# [What is required]
Please restate verbatim the lines that open the listing below, ending with the line in which "U201 pin GND: none -> GND" occurs.

[[ Source material, beginning ]]

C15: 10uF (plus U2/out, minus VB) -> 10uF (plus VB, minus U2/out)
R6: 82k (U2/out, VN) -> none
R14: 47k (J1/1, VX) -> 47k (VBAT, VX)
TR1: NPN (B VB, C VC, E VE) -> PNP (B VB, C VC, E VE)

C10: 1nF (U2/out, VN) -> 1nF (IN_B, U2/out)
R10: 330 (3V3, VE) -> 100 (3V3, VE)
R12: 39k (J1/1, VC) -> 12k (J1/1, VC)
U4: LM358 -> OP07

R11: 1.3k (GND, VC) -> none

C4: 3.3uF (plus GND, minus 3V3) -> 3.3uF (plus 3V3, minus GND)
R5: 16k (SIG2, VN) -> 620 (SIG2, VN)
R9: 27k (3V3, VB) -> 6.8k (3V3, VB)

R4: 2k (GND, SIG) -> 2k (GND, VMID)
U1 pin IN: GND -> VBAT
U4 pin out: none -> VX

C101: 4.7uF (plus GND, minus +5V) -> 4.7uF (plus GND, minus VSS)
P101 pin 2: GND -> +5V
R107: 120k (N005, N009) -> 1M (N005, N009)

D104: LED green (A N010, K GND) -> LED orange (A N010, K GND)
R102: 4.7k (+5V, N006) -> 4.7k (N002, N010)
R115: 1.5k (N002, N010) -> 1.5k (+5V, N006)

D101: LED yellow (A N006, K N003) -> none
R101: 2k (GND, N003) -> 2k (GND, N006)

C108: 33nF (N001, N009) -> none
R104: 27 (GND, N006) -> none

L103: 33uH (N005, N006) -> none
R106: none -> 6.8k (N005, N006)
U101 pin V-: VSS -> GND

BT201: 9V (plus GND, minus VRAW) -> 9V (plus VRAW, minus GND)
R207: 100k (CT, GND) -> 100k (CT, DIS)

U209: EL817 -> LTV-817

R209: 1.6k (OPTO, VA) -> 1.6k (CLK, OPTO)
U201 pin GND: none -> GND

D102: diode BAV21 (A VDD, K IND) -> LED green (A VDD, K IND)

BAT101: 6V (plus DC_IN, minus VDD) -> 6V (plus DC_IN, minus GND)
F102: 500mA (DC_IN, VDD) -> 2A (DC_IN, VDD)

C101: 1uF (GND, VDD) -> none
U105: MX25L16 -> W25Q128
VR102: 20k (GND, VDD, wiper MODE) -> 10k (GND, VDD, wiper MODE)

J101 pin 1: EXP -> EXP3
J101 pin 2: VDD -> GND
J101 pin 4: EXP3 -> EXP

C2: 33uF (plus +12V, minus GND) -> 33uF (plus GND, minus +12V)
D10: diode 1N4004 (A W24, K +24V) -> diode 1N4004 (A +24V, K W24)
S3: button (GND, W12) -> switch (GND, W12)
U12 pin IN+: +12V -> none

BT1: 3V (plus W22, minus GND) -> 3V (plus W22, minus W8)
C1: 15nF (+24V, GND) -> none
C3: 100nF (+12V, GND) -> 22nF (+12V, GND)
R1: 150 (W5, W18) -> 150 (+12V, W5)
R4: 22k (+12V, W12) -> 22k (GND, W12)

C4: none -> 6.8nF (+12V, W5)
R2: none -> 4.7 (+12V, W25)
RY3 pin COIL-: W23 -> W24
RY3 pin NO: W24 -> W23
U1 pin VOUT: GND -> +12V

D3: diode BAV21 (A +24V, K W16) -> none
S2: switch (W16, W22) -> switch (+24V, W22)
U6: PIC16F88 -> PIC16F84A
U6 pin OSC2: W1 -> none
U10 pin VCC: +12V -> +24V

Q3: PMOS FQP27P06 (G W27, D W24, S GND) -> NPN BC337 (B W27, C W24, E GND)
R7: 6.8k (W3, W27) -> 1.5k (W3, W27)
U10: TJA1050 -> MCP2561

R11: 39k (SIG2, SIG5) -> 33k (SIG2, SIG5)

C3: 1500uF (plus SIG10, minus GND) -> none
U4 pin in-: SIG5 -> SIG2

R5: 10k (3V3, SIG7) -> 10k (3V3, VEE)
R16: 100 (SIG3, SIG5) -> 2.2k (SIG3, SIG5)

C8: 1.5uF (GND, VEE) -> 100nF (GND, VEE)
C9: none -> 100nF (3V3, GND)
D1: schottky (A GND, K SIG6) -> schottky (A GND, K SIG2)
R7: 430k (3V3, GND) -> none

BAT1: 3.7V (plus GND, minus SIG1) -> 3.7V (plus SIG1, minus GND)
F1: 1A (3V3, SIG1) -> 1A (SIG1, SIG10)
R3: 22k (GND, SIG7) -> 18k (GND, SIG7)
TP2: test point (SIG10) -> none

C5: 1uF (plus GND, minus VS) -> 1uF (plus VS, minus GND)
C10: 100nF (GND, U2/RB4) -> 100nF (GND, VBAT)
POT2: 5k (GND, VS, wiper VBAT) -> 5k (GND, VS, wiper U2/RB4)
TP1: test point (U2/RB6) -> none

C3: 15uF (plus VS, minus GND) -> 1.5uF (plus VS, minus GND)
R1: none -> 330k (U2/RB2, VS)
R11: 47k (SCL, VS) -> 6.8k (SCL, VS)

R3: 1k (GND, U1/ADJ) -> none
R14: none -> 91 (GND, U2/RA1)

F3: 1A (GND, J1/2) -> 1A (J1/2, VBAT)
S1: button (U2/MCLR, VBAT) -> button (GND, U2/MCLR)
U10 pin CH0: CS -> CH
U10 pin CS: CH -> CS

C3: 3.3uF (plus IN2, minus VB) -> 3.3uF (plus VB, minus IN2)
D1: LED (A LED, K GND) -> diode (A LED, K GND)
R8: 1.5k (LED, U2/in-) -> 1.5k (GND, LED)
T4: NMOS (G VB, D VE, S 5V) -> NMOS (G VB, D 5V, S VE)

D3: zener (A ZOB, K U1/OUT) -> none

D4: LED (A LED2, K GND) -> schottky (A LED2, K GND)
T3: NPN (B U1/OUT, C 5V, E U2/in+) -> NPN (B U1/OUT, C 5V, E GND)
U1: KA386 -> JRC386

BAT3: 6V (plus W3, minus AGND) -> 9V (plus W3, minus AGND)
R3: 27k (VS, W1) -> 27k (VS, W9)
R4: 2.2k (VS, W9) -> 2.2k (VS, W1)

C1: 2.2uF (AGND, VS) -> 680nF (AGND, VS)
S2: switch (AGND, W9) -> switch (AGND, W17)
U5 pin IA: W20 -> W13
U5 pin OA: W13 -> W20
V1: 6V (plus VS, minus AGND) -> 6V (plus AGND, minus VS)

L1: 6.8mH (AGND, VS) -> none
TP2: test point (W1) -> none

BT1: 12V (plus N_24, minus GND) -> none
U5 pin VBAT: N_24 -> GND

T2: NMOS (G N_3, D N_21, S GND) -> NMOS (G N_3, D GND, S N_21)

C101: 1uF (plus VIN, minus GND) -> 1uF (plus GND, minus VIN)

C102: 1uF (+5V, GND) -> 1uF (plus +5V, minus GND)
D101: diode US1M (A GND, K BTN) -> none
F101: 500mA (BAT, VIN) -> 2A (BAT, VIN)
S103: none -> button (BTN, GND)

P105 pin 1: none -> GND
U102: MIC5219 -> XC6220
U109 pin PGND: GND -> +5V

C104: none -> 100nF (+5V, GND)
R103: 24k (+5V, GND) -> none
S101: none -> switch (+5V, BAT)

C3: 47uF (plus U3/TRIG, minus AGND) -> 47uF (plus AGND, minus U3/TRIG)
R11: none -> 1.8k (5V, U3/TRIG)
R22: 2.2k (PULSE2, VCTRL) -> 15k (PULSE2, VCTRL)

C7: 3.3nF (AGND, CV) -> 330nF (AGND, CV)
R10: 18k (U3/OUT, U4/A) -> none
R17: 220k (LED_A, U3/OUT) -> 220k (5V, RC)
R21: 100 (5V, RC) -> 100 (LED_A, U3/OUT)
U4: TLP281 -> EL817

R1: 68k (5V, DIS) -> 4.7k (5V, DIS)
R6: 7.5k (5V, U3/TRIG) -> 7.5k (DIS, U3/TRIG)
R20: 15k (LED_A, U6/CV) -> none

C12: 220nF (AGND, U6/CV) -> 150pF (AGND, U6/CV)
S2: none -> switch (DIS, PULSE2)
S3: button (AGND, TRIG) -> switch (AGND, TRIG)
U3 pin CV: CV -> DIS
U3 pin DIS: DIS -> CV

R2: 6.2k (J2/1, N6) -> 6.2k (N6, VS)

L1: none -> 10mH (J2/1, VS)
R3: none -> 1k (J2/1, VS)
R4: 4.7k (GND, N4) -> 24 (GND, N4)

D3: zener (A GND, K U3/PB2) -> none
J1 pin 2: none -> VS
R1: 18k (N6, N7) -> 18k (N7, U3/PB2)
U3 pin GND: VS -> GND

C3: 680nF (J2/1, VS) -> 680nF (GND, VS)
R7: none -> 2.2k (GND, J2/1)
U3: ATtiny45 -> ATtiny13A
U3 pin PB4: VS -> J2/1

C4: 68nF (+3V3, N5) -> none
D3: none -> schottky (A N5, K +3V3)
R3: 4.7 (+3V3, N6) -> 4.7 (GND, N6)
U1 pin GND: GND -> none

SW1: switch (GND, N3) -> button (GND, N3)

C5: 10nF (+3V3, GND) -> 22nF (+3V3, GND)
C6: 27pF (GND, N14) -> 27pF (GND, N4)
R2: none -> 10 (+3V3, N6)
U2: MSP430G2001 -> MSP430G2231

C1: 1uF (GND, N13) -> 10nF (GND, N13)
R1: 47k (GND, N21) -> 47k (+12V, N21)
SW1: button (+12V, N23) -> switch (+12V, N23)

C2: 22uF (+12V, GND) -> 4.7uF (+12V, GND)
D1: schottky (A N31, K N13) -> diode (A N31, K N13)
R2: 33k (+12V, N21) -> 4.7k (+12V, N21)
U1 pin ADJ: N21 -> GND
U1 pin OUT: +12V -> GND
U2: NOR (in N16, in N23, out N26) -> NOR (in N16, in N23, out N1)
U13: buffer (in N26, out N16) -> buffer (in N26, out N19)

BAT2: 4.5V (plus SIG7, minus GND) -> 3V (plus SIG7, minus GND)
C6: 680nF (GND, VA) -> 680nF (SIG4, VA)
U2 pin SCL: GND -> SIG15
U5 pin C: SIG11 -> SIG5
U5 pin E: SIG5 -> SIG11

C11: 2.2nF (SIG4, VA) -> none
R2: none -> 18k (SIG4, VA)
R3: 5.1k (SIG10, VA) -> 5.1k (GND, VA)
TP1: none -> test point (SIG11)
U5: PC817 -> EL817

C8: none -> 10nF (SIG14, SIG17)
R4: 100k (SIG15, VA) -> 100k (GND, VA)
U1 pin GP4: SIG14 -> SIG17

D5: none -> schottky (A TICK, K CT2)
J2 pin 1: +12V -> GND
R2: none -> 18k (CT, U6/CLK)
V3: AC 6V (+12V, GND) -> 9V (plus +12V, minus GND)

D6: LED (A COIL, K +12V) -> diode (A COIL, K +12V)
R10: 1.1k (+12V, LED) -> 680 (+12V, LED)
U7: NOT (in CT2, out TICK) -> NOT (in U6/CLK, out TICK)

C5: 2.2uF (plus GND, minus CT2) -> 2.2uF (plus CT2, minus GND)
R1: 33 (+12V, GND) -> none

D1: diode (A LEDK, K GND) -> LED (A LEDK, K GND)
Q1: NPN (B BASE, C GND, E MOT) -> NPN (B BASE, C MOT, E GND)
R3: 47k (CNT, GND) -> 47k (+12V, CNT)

[[ Source material, end ]]

# [Result of this task]
C15: 10uF (plus U2/out, minus VB) -> 10uF (plus VB, minus U2/out)
R6: 82k (U2/out, VN) -> none
R14: 47k (J1/1, VX) -> 47k (VBAT, VX)
TR1: NPN (B VB, C VC, E VE) -> PNP (B VB, C VC, E VE)

C10: 1nF (U2/out, VN) -> 1nF (IN_B, U2/out)
R10: 330 (3V3, VE) -> 100 (3V3, VE)
R12: 39k (J1/1, VC) -> 12k (J1/1, VC)
U4: LM358 -> OP07

R11: 1.3k (GND, VC) -> none

C4: 3.3uF (plus GND, minus 3V3) -> 3.3uF (plus 3V3, minus GND)
R5: 16k (SIG2, VN) -> 620 (SIG2, VN)
R9: 27k (3V3, VB) -> 6.8k (3V3, VB)

R4: 2k (GND, SIG) -> 2k (GND, VMID)
U1 pin IN: GND -> VBAT
U4 pin out: none -> VX

C101: 4.7uF (plus GND, minus +5V) -> 4.7uF (plus GND, minus VSS)
P101 pin 2: GND -> +5V
R107: 120k (N005, N009) -> 1M (N005, N009)

D104: LED green (A N010, K GND) -> LED orange (A N010, K GND)
R102: 4.7k (+5V, N006) -> 4.7k (N002, N010)
R115: 1.5k (N002, N010) -> 1.5k (+5V, N006)

D101: LED yellow (A N006, K N003) -> none
R101: 2k (GND, N003) -> 2k (GND, N006)

C108: 33nF (N001, N009) -> none
R104: 27 (GND, N006) -> none

L103: 33uH (N005, N006) -> none
R106: none -> 6.8k (N005, N006)
U101 pin V-: VSS -> GND

BT201: 9V (plus GND, minus VRAW) -> 9V (plus VRAW, minus GND)
R207: 100k (CT, GND) -> 100k (CT, DIS)

U209: EL817 -> LTV-817

R209: 1.6k (OPTO, VA) -> 1.6k (CLK, OPTO)
U201 pin GND: none -> GND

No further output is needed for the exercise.